▶ [Assignment]
Leave out the pictures, and copy exactly the lines from the line with "TFT3 pin SCK: 14 -> 15" through the last line of the data below.

(Records drawn from a dataset)
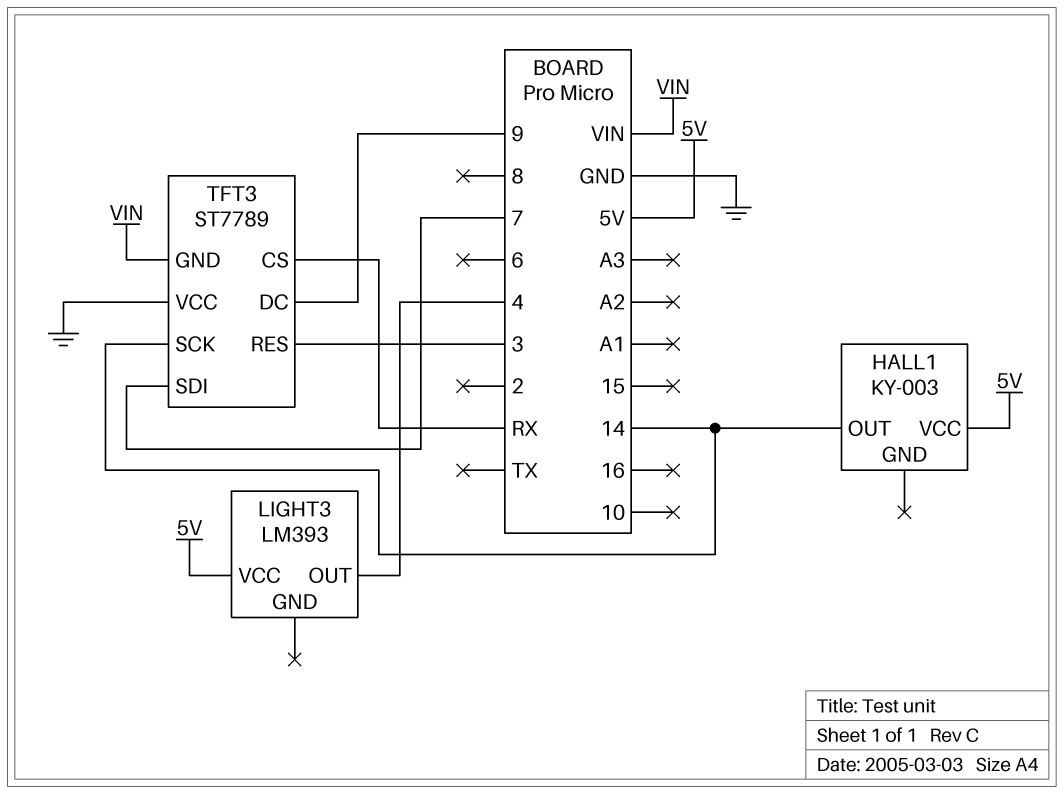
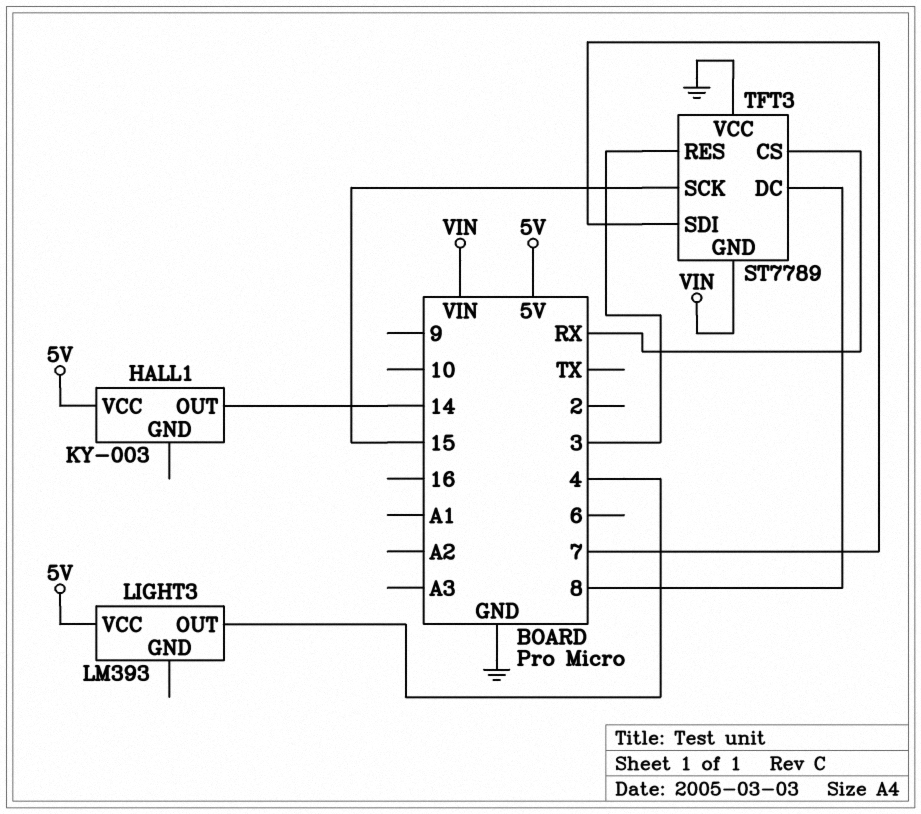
TFT3 pin DC: 9 -> 8
TFT3 pin SCK: 14 -> 15

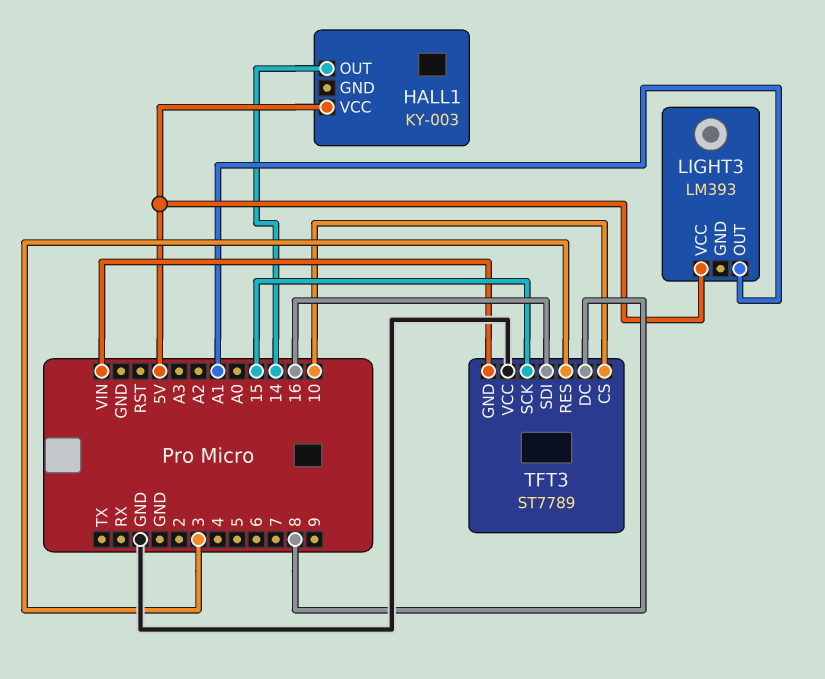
LIGHT3 pin OUT: 4 -> A1
TFT3 pin CS: RX -> 10
TFT3 pin SDI: 7 -> 16

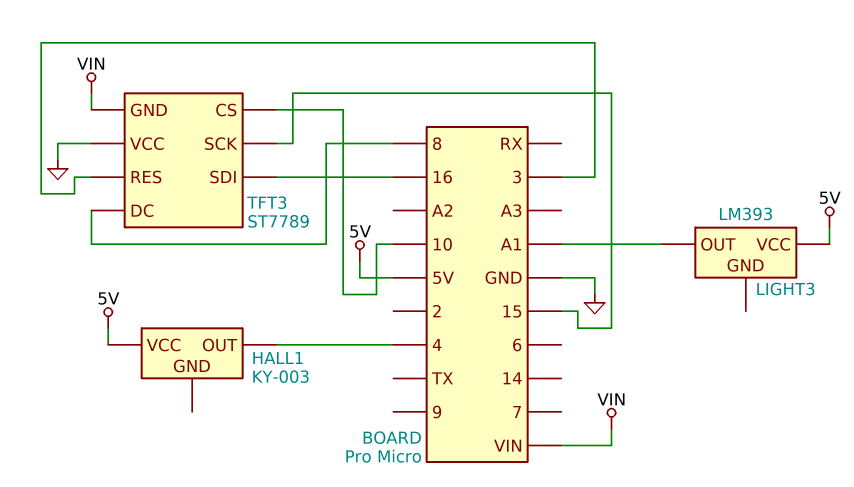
HALL1 pin OUT: 14 -> 4

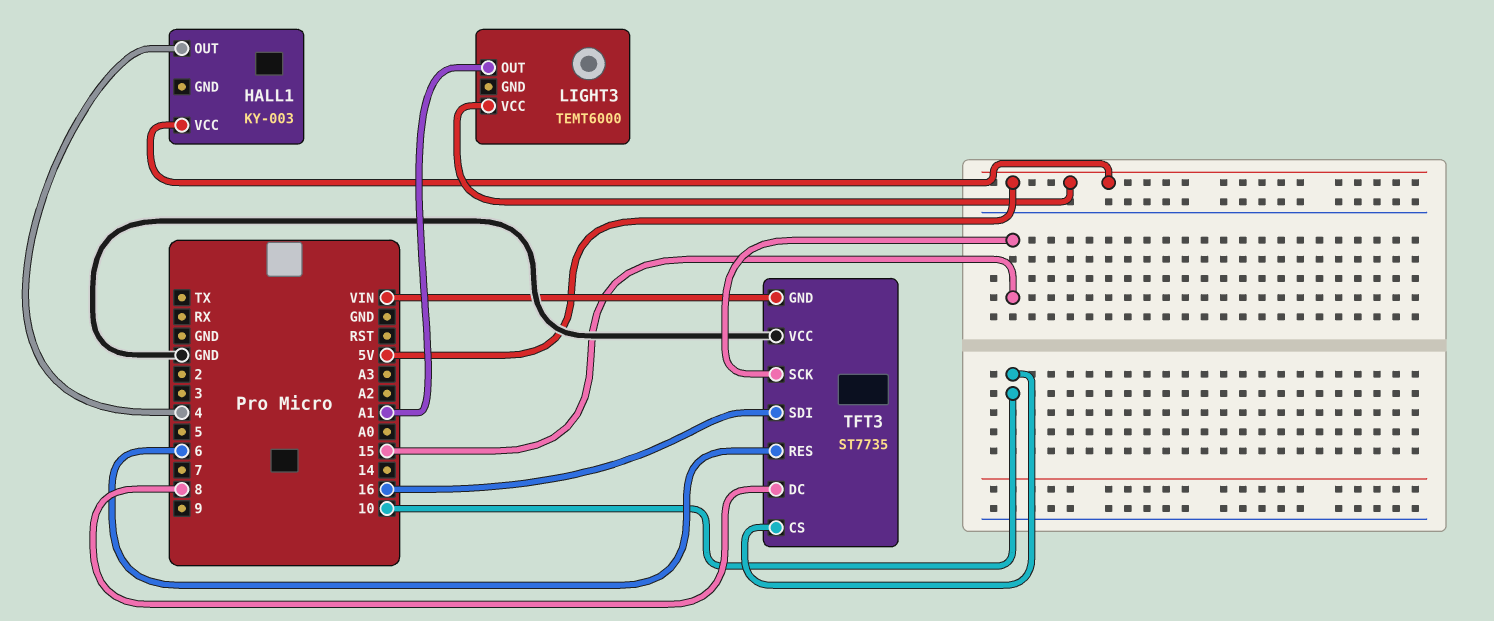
LIGHT3: LM393 -> TEMT6000
TFT3: ST7789 -> ST7735
TFT3 pin RES: 3 -> 6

▶ [Answer area]
TFT3 pin SCK: 14 -> 15

LIGHT3 pin OUT: 4 -> A1
TFT3 pin CS: RX -> 10
TFT3 pin SDI: 7 -> 16

HALL1 pin OUT: 14 -> 4

LIGHT3: LM393 -> TEMT6000
TFT3: ST7789 -> ST7735
TFT3 pin RES: 3 -> 6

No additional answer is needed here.